== TASK DESCRIPTION ==
Take each line in the entries below that holds "HALL" and show it.

Difference listings
--*--
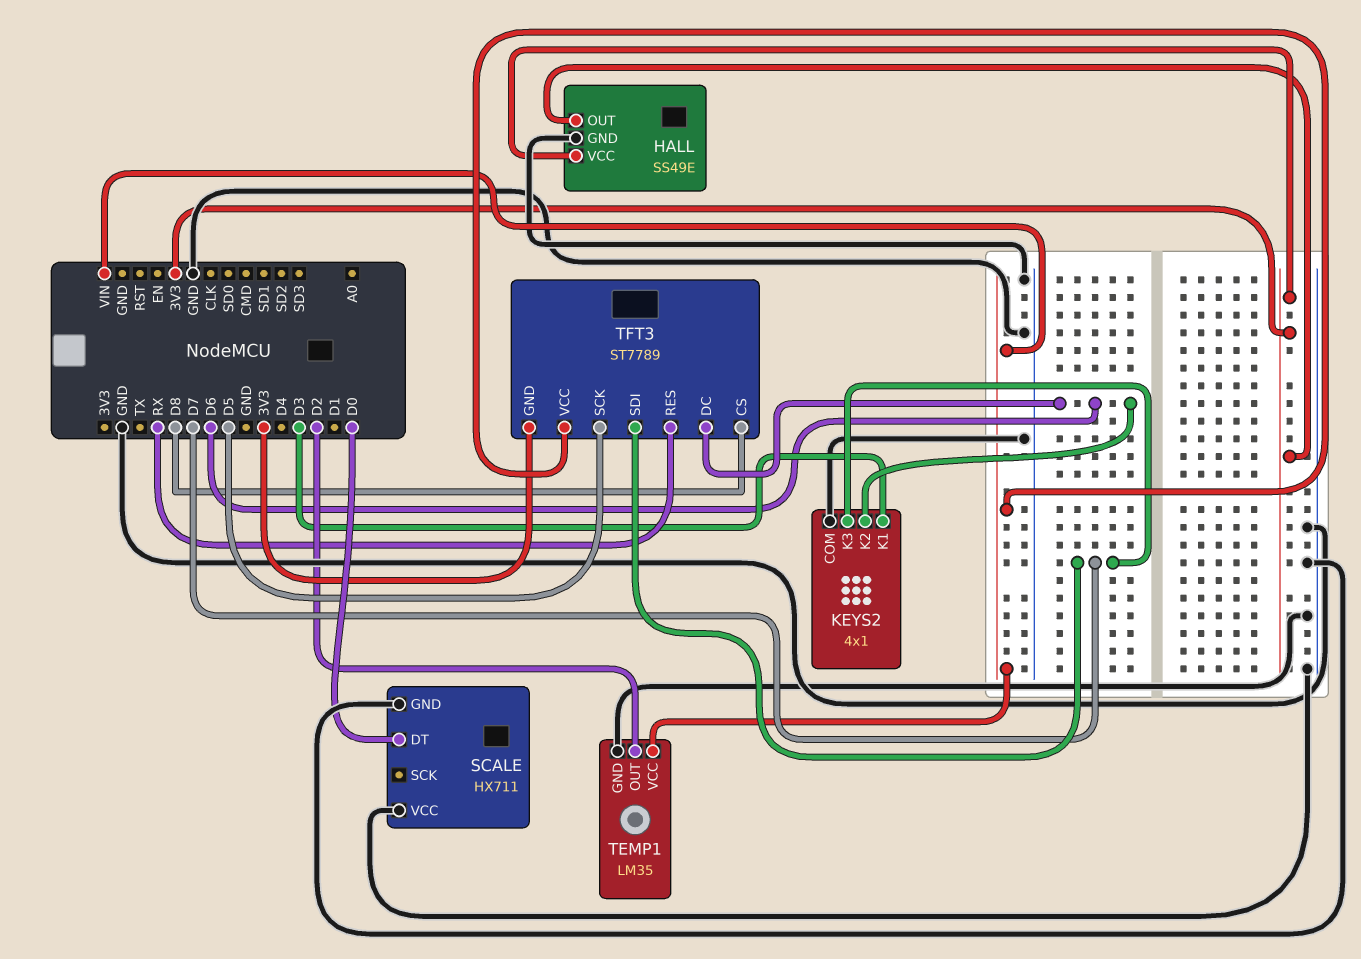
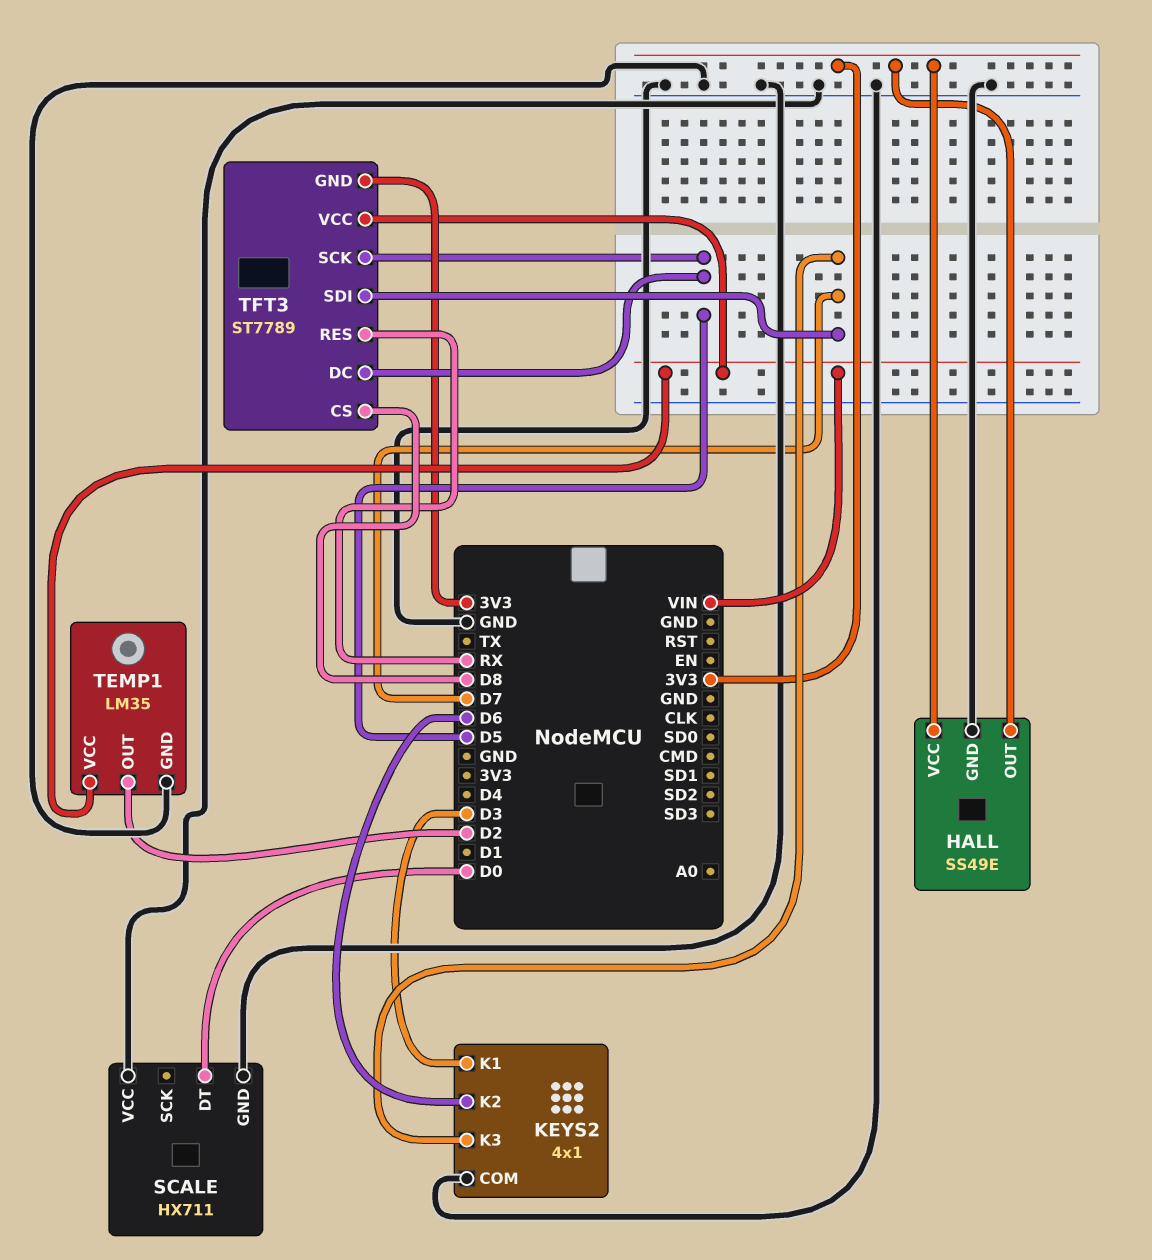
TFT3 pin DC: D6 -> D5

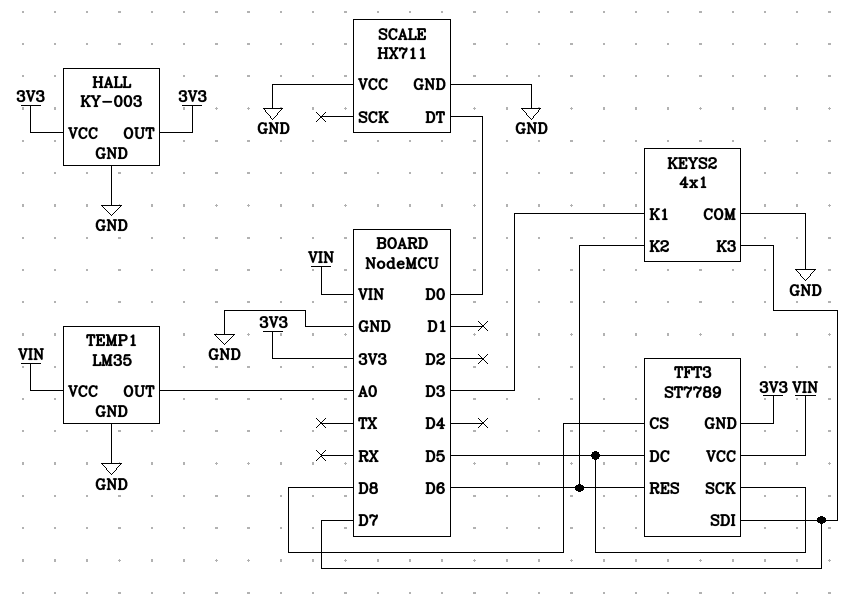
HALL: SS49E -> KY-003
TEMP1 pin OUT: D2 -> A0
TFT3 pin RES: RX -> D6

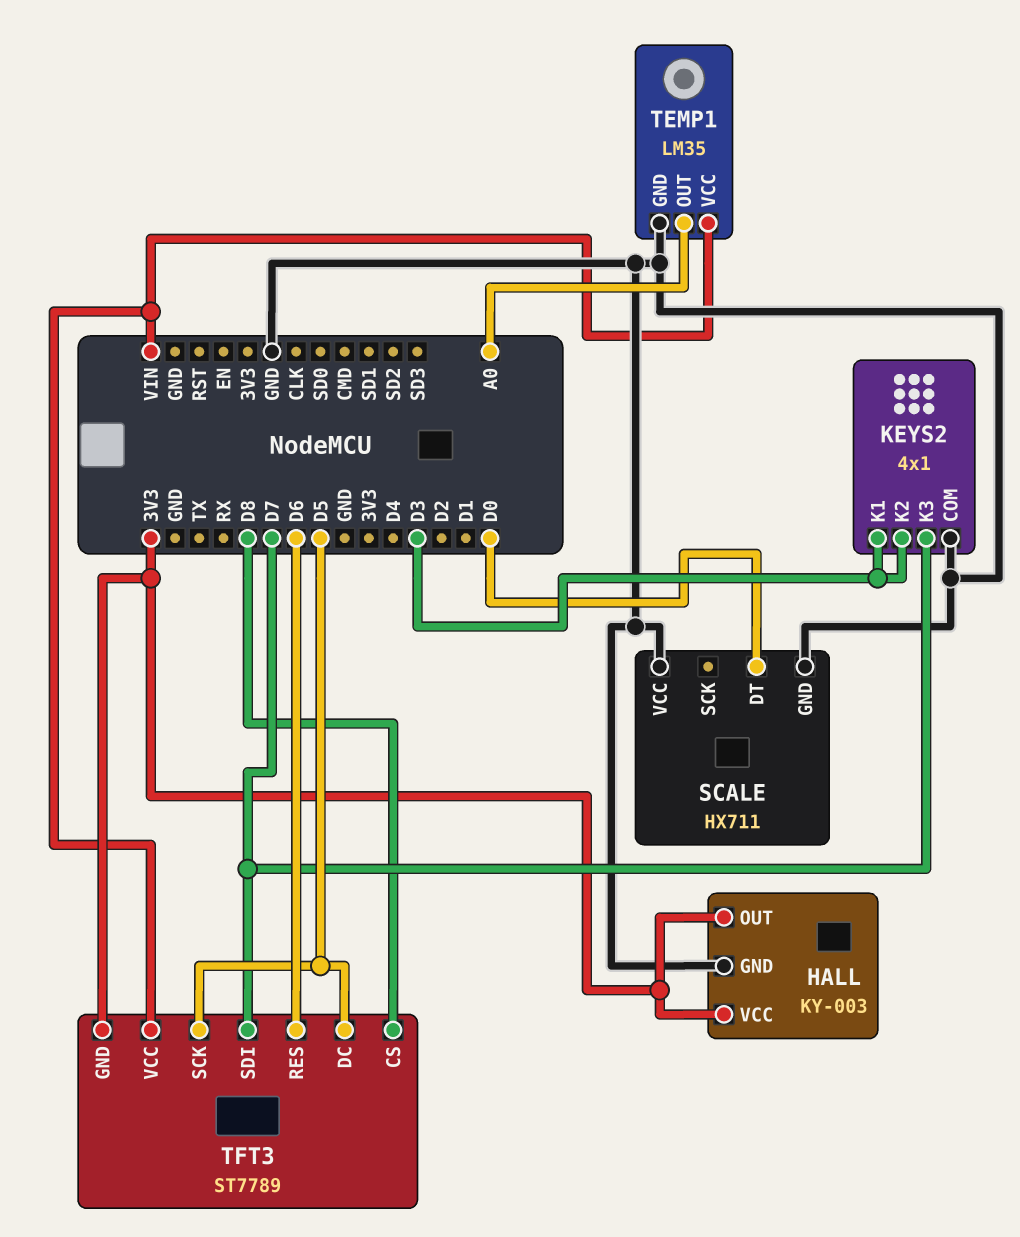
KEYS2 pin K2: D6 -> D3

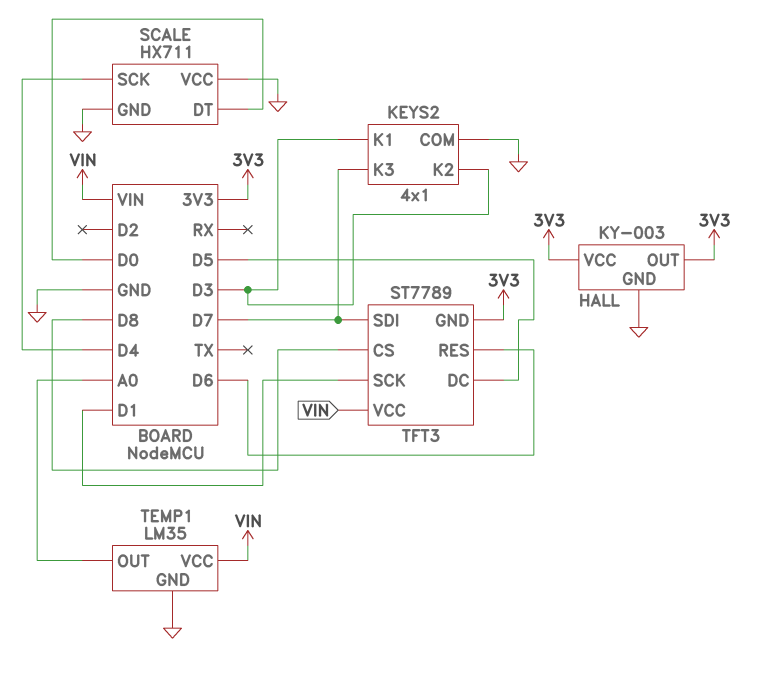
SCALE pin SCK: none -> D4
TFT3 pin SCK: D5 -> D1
--*--
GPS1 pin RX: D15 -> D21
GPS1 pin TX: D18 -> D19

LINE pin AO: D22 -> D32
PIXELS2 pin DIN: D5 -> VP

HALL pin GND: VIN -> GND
--*--
== SOLUTION FOR THIS TASK ==
HALL: SS49E -> KY-003
HALL pin GND: VIN -> GND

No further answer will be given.